Object state change records

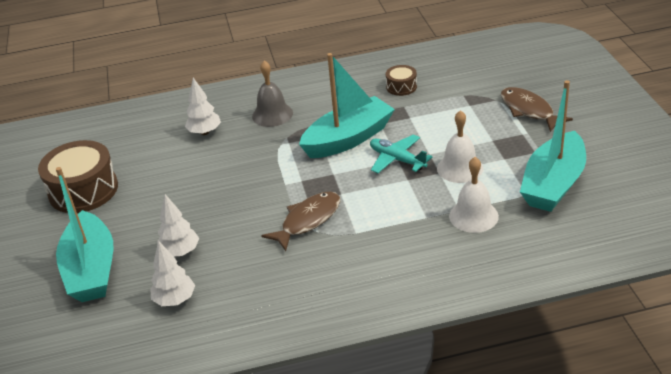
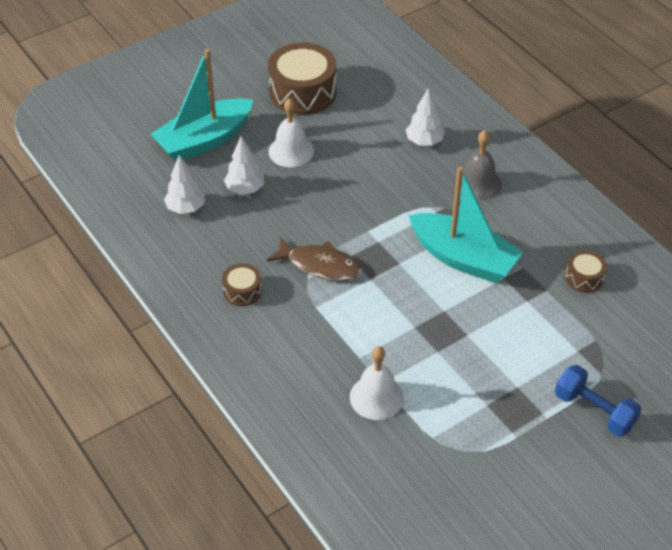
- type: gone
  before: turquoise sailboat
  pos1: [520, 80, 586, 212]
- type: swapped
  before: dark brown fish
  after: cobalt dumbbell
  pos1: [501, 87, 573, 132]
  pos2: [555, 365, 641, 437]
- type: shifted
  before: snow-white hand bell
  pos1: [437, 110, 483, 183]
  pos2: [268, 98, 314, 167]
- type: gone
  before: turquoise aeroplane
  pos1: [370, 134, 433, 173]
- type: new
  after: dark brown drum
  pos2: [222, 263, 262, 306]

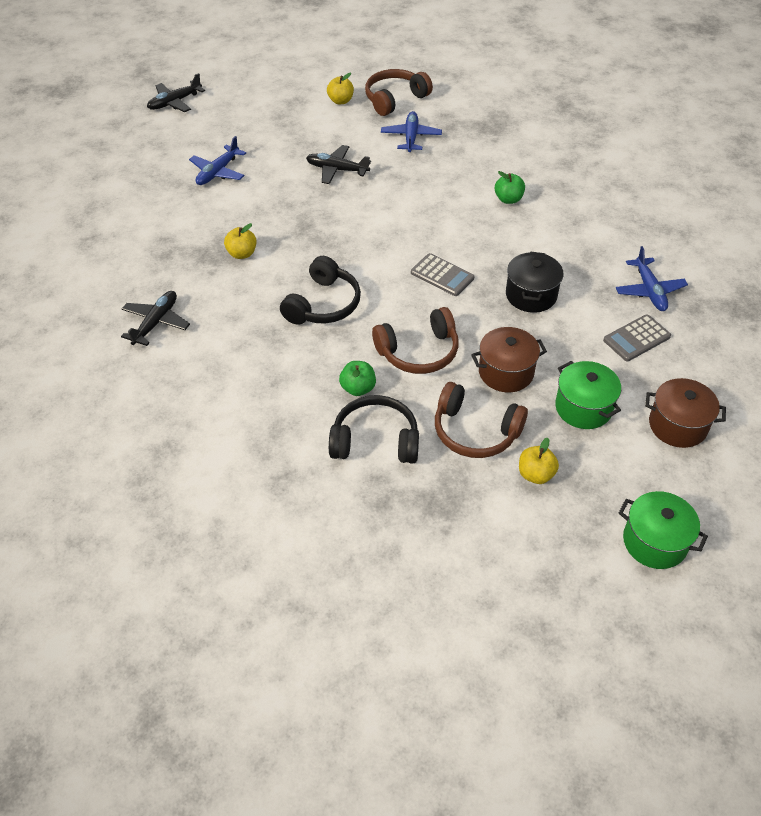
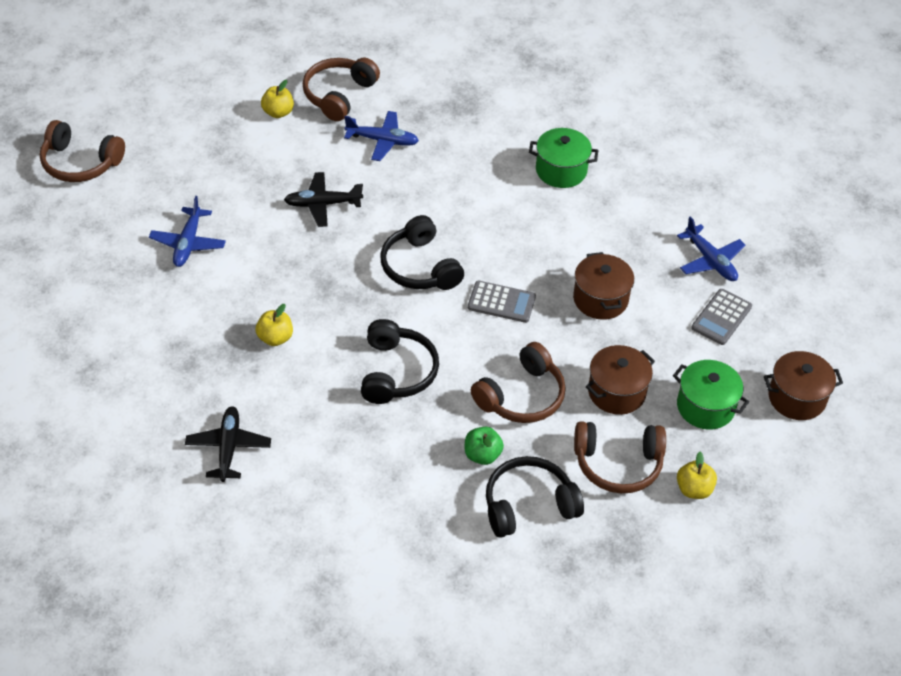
- type: swapped
  before: black aeroplane
  after: dark brown headset
  pos1: [147, 73, 205, 112]
  pos2: [40, 120, 125, 182]
- type: rotated
  before: cobalt aeroplane
  pos1: [381, 111, 442, 152]
  pos2: [344, 111, 419, 161]
  turn: 120
- type: gone
  before: leaf-green toy apple
  pos1: [495, 171, 525, 204]
- type: repainted
  before: black pot
  after: dark brown pot
  pos1: [506, 251, 564, 313]
  pos2: [573, 252, 634, 320]
- type: shifted
  before: leaf-green pot
  pos1: [619, 491, 708, 569]
  pos2: [529, 128, 598, 188]
- type: new
  after: black headset
  pos2: [380, 215, 464, 290]

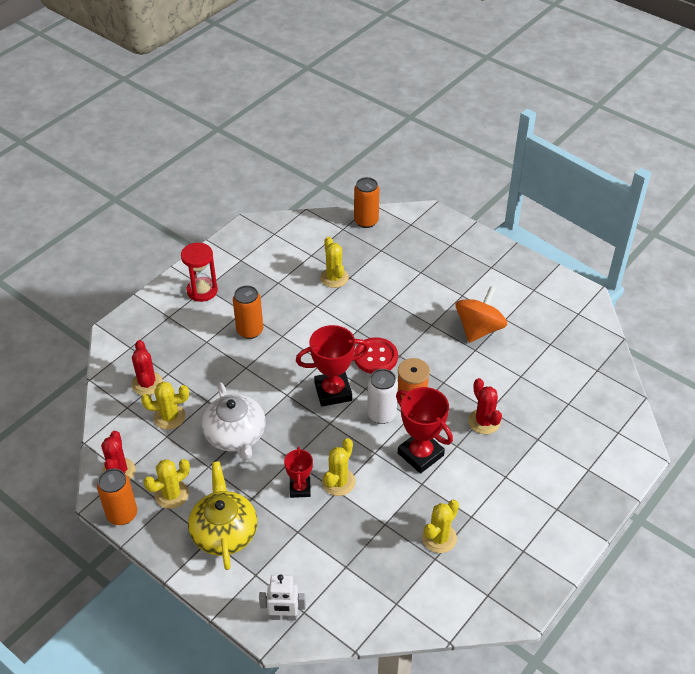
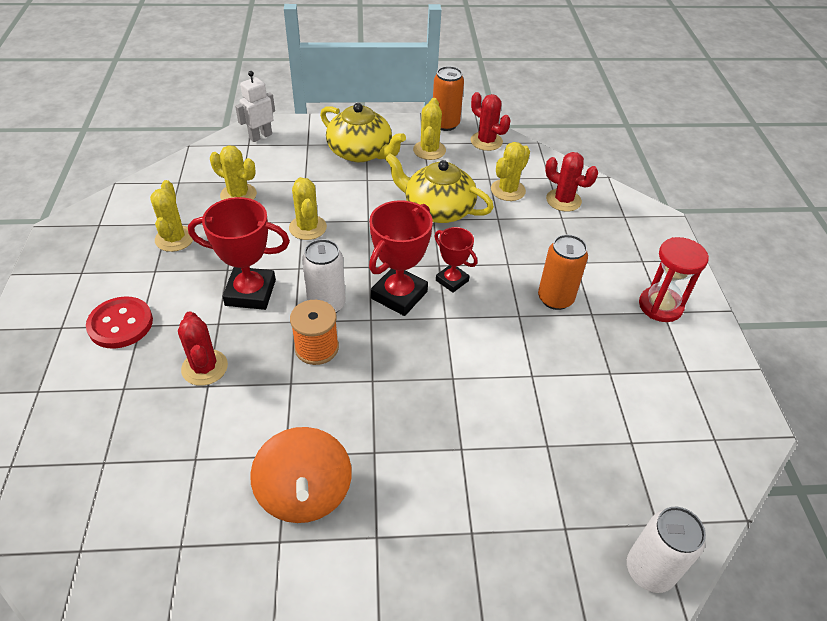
- type: repainted
  before: orange soda can
  after: snow-white soda can
  pos1: [354, 177, 379, 228]
  pos2: [627, 507, 706, 593]
- type: shifted
  before: bright yellow cactus
  pos1: [320, 237, 349, 288]
  pos2: [210, 145, 257, 200]
- type: shifted
  before: red sewing button
  pos1: [354, 337, 398, 374]
  pos2: [86, 296, 153, 349]
- type: rotated
  before: red cactus
  pos1: [468, 378, 502, 434]
  pos2: [178, 311, 228, 386]
  turn: 45
- type: repainted
  before: snow-white china teapot
  after: bright yellow china teapot
  pos1: [201, 382, 266, 460]
  pos2: [385, 153, 494, 223]
- type: shifted
  before: red award cup
  pos1: [284, 447, 313, 498]
  pos2: [434, 227, 477, 293]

> _Task brief_: The answer must be the line containing "before: snow-white china teapot" and every line after it to the end of the data, each set down exactly.

> _Result of the exercise_:
  before: snow-white china teapot
  after: bright yellow china teapot
  pos1: [201, 382, 266, 460]
  pos2: [385, 153, 494, 223]
- type: shifted
  before: red award cup
  pos1: [284, 447, 313, 498]
  pos2: [434, 227, 477, 293]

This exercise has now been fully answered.